───── Source data ─────
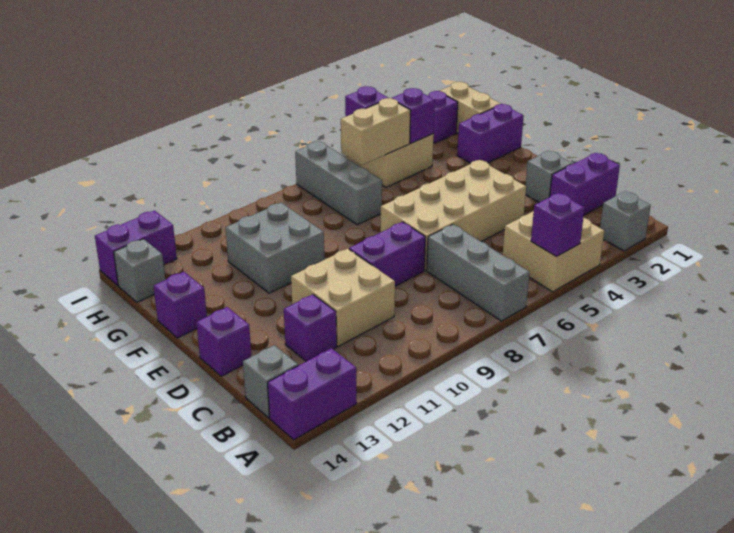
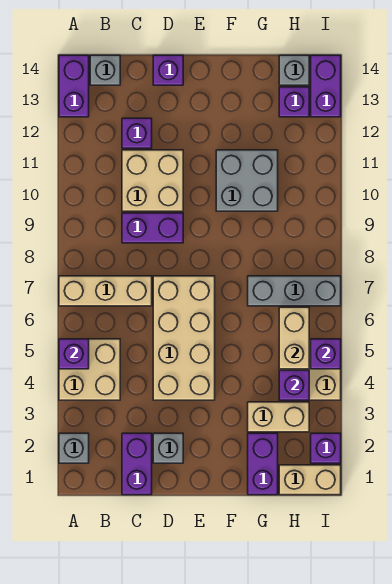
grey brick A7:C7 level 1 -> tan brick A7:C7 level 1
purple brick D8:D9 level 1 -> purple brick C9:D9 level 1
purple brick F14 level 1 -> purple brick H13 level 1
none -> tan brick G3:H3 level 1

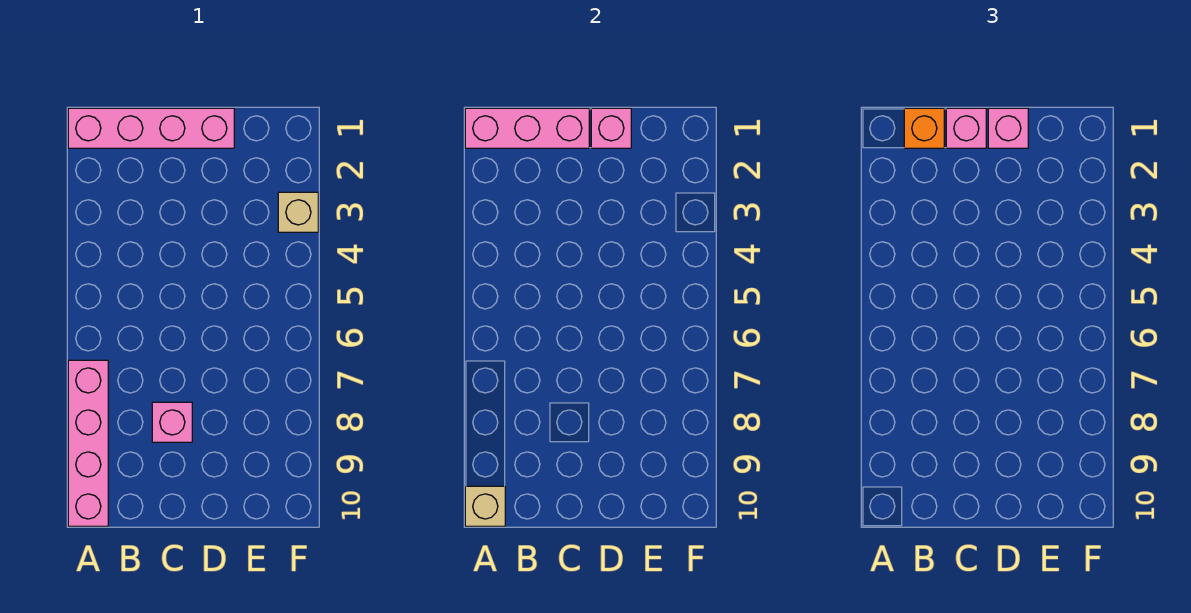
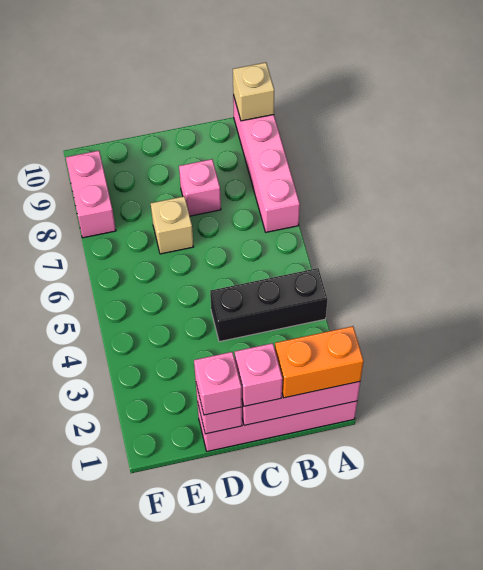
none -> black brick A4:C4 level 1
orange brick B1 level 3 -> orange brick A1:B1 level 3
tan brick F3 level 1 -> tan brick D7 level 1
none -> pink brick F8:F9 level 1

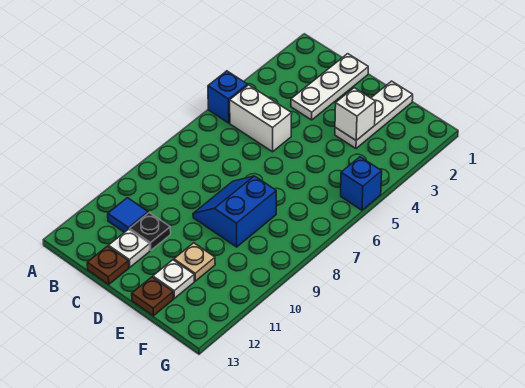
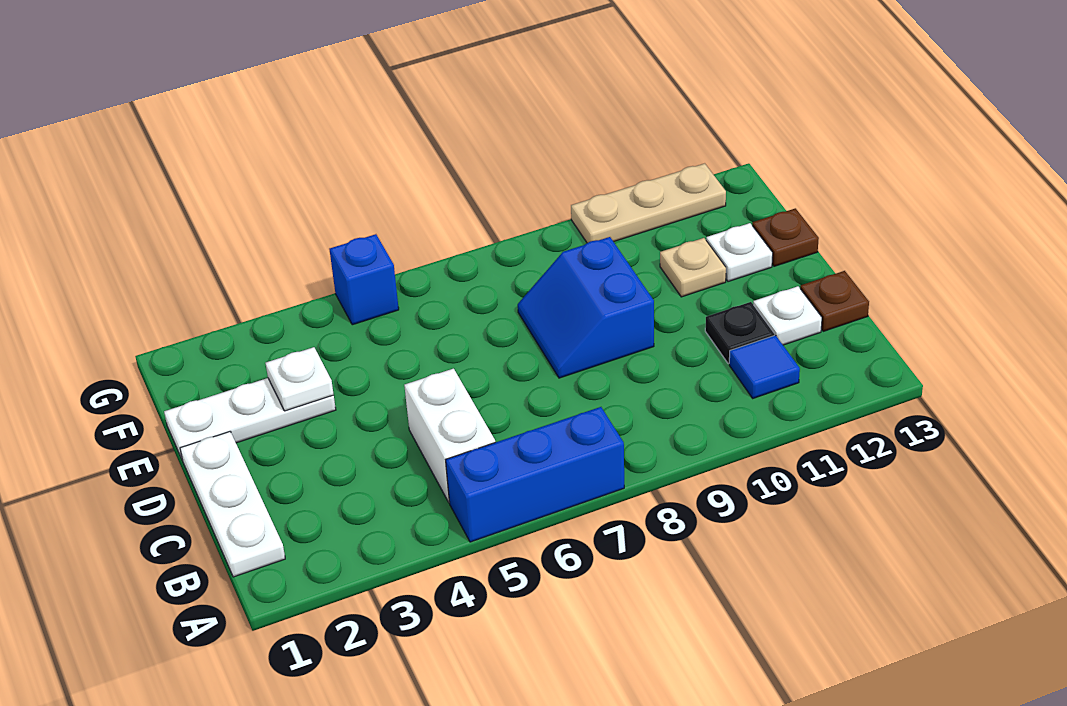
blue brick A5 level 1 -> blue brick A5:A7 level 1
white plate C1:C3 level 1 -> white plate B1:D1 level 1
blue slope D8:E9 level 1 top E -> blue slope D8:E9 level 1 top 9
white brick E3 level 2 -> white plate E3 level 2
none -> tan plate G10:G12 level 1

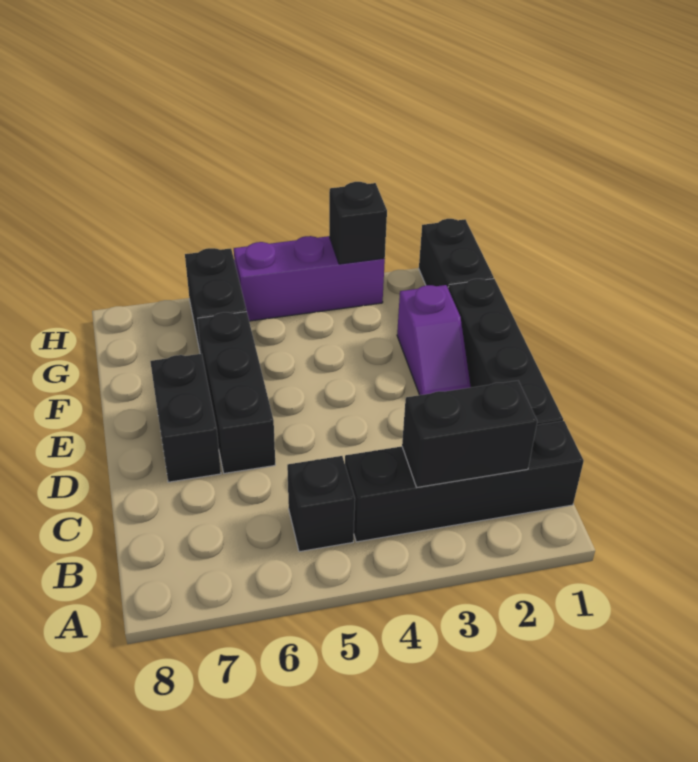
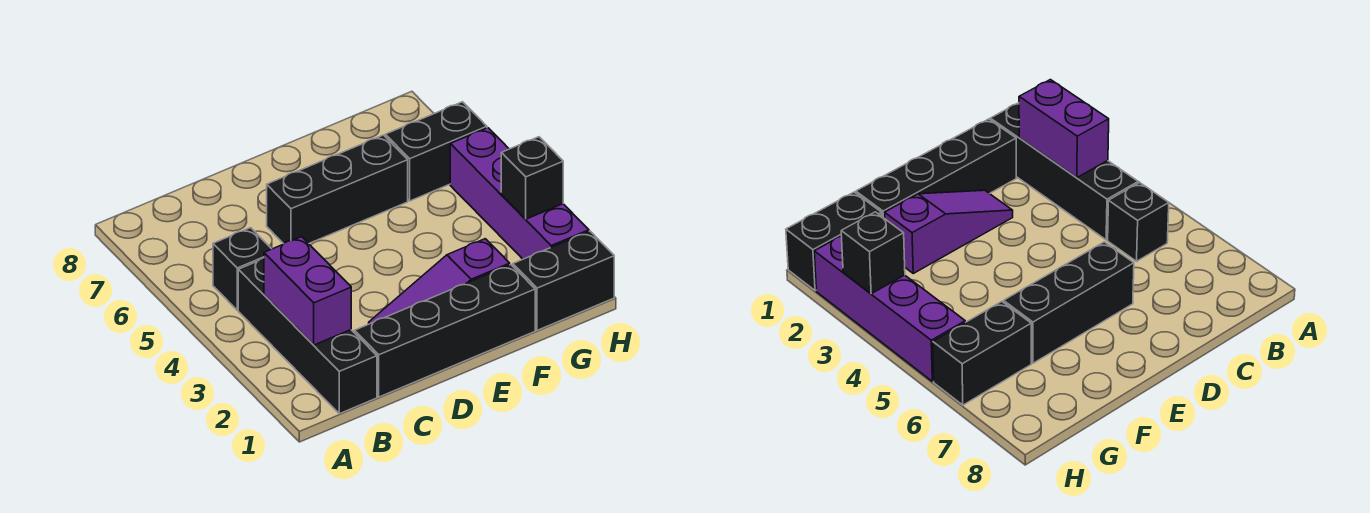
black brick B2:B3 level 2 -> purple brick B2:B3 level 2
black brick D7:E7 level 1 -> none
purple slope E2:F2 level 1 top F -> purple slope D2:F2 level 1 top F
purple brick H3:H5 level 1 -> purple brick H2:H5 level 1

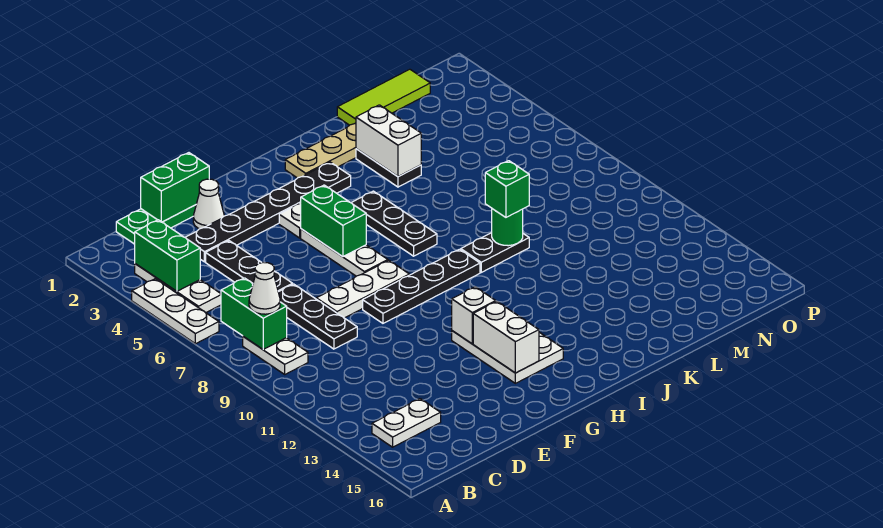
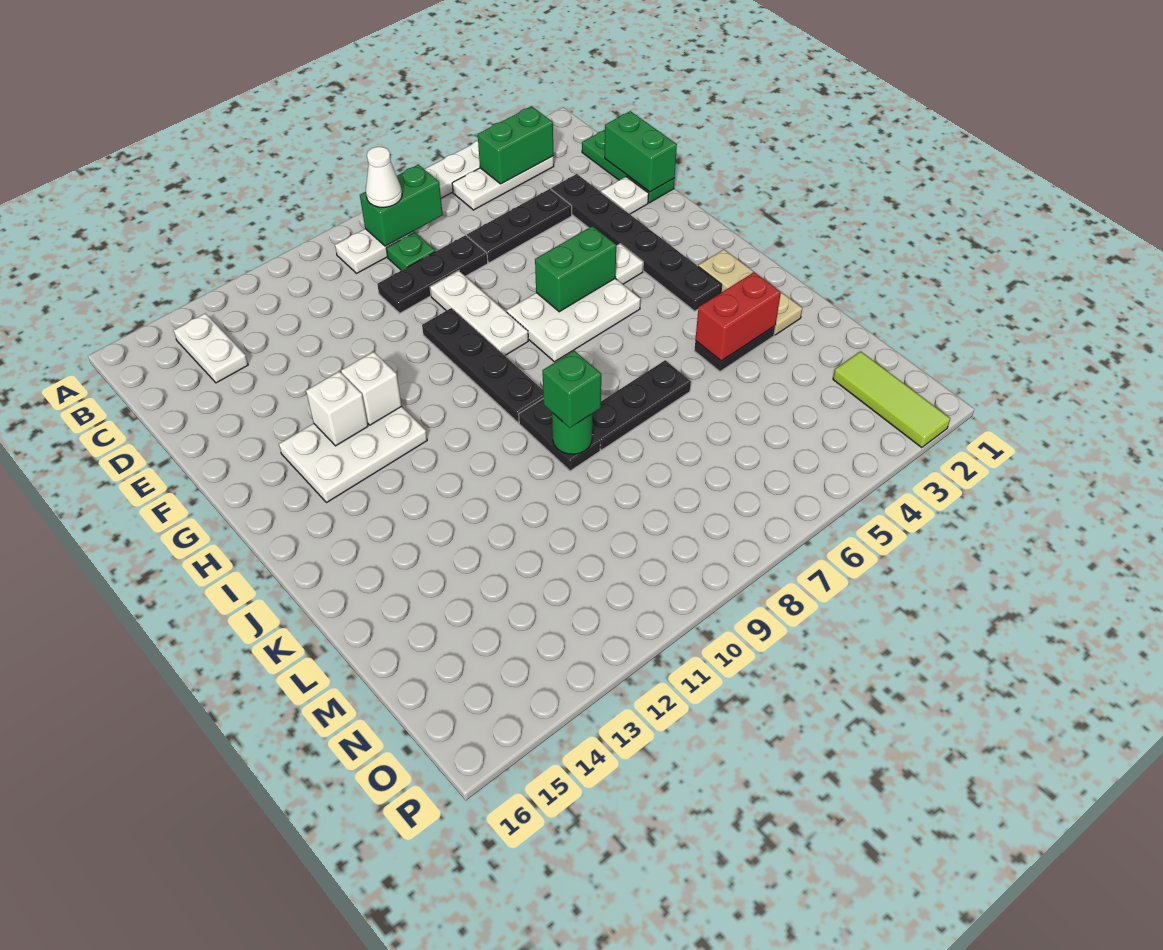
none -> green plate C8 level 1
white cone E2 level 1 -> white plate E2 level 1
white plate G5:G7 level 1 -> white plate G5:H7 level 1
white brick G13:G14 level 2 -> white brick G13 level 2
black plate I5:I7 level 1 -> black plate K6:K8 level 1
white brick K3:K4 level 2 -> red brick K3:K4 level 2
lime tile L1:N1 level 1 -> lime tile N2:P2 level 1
─────
● **What the exercise asks**
Take the line with "white brick K3:K4" and all lines after it through the end of the records, and write them out exactly; include nothing else.

● **The completed task**
white brick K3:K4 level 2 -> red brick K3:K4 level 2
lime tile L1:N1 level 1 -> lime tile N2:P2 level 1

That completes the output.